> [Exercise requirements]:
Look through the entries below and report every line that has "scissors".

> [Supplied material]:
☆ ☆ ☆ ☆ ☆
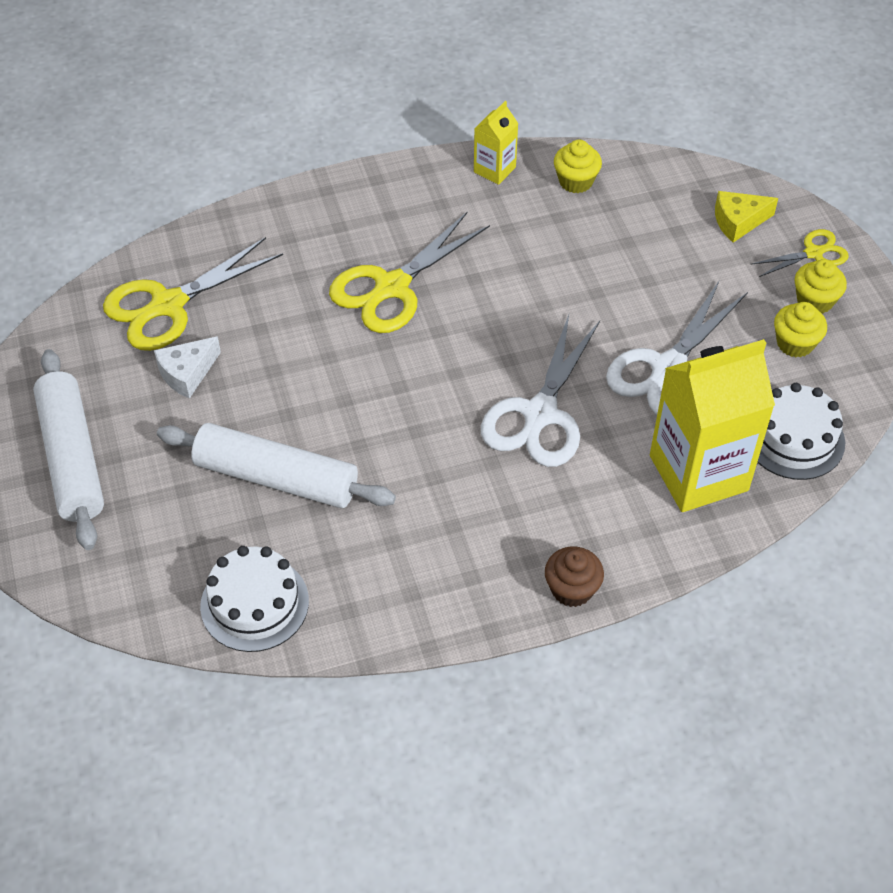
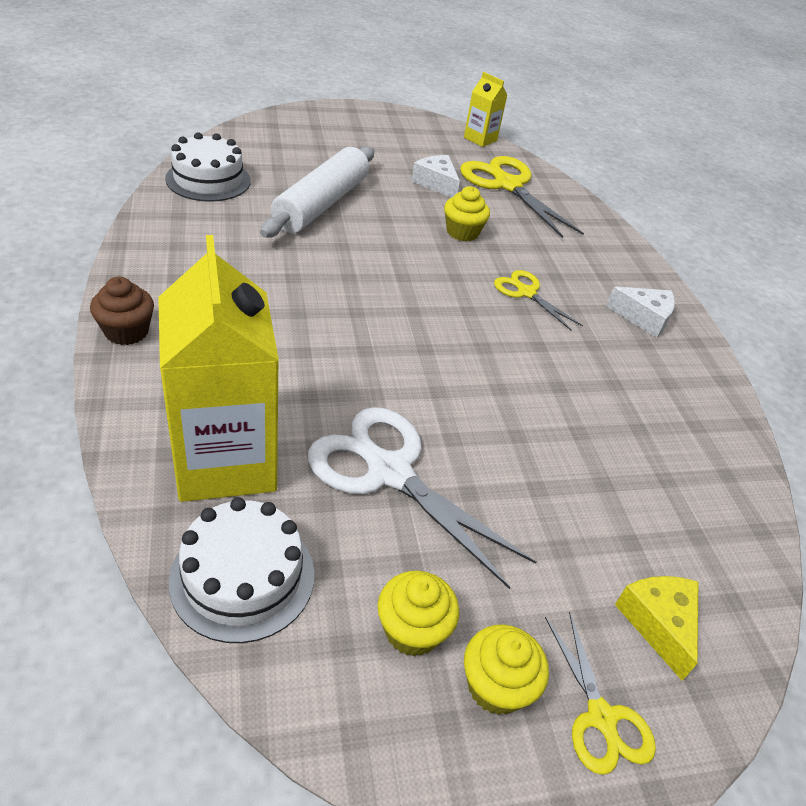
camera: 90 degrees right, 10 degrees down
(72, 458) = (367, 135): white rolling pin -> none
(392, 287) = (526, 292): yellow scissors -> yellow scissors, size x0.54
(402, 201) = (644, 318): none -> white cheese
(494, 170) = (706, 391): yellow carton -> yellow carton (480, 139)
(540, 414) = (347, 355): white scissors -> none
(575, 181) = (703, 457): yellow cupcake -> yellow cupcake (462, 232)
☆ ☆ ☆ ☆ ☆
> [Response]:
(392, 287) = (526, 292): yellow scissors -> yellow scissors, size x0.54
(540, 414) = (347, 355): white scissors -> none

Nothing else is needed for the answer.